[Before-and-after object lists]
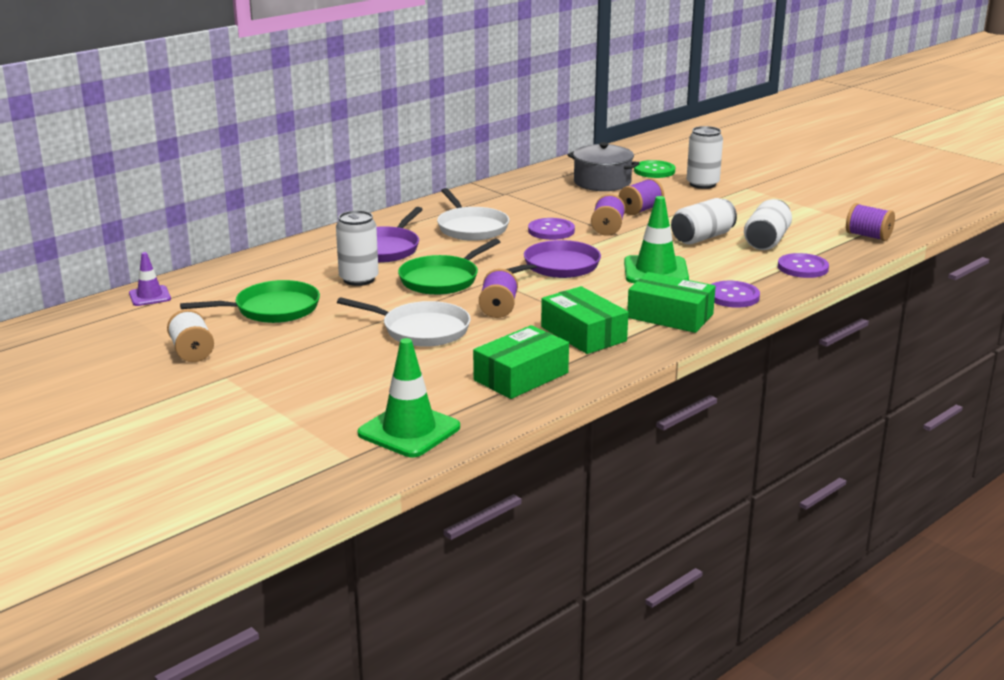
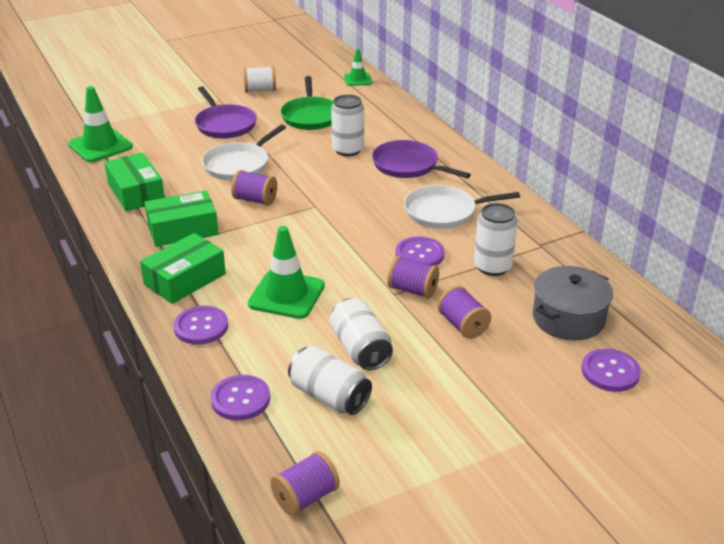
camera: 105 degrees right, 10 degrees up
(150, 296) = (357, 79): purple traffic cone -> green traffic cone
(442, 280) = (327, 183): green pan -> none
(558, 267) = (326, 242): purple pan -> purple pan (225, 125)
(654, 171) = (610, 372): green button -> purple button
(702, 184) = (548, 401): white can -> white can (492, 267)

=== What to do ===
Make a word-for-word copy of the entries, without any pictures.

=== Reply ===
camera: 105 degrees right, 10 degrees up
(150, 296) = (357, 79): purple traffic cone -> green traffic cone
(442, 280) = (327, 183): green pan -> none
(558, 267) = (326, 242): purple pan -> purple pan (225, 125)
(654, 171) = (610, 372): green button -> purple button
(702, 184) = (548, 401): white can -> white can (492, 267)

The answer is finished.